# TASK INSTRUCTIONS:
Pull every line holding the word "pink" out of the data and copy it.
*** Opening of DATA RECORDS ***
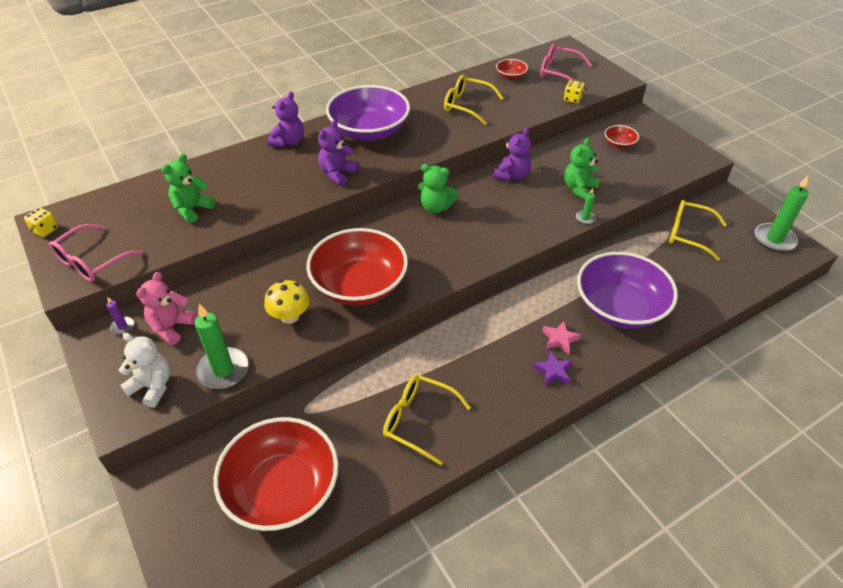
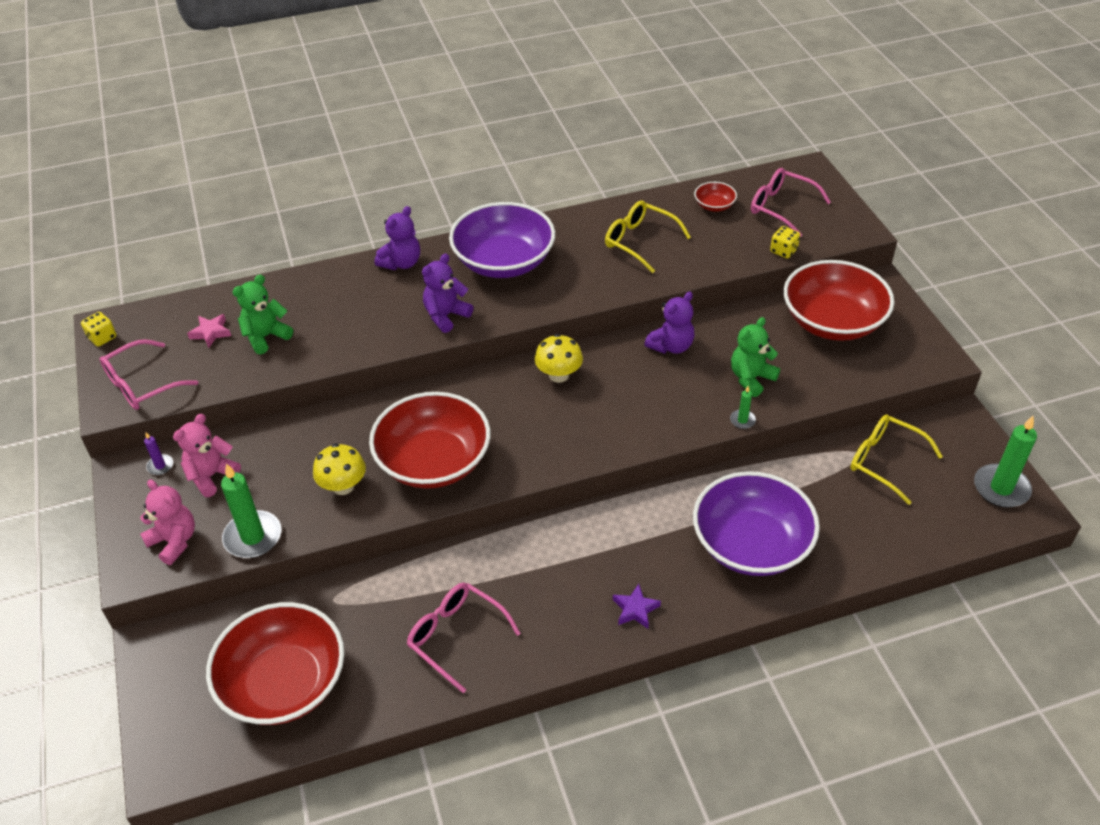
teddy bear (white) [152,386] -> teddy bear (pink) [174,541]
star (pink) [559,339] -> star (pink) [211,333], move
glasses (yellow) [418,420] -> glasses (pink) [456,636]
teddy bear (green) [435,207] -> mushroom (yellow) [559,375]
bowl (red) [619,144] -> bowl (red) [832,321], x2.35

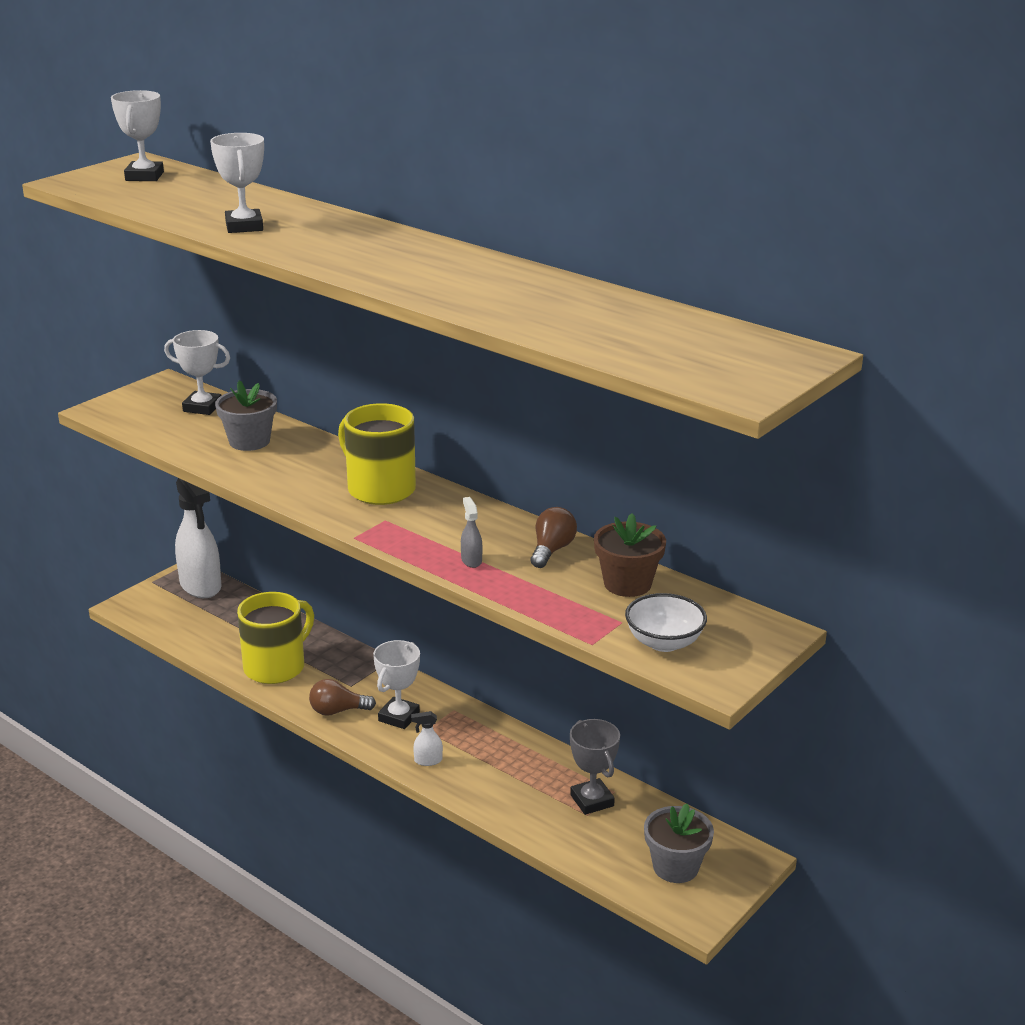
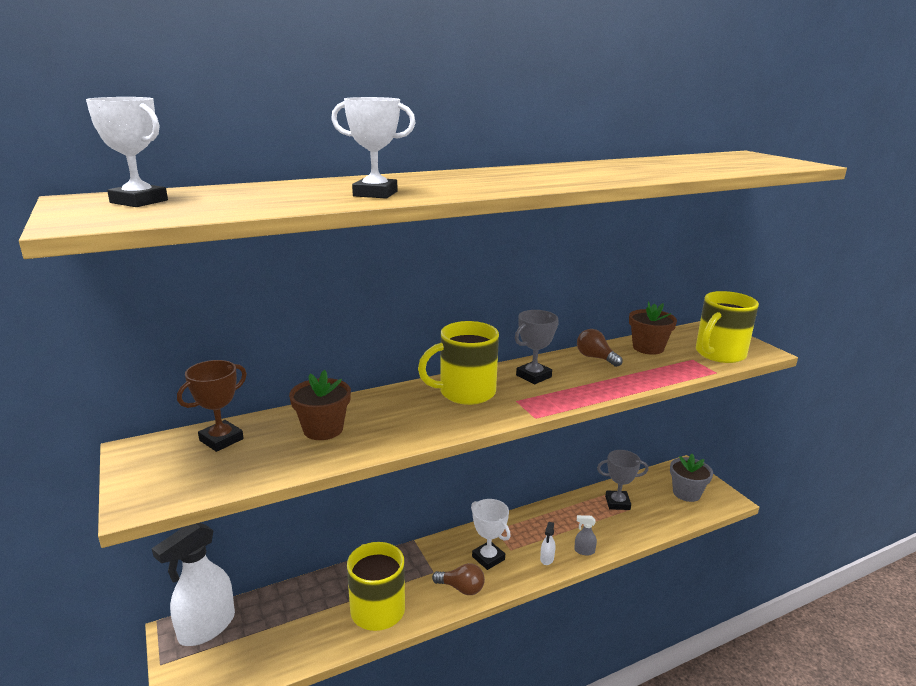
spray bottle (white) [201,586] -> spray bottle (white) [206,627], 135 degrees clockwise
trophy (white) [202,407] -> trophy (brown) [221,440]
flower pot (grey) [249,441] -> flower pot (brown) [323,429]
light bulb (brown) [337,711] -> light bulb (brown) [461,588], 90 degrees counterclockwise
none -> trophy (grey) [533,376]
spray bottle (grey) [471,560] -> spray bottle (grey) [584,551], move
bowl (white) [664,642] -> mug (yellow) [719,354]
*** Close of DATA RECORDS ***
# EXERCISE SOLUTION:
teddy bear (white) [152,386] -> teddy bear (pink) [174,541]
star (pink) [559,339] -> star (pink) [211,333], move
glasses (yellow) [418,420] -> glasses (pink) [456,636]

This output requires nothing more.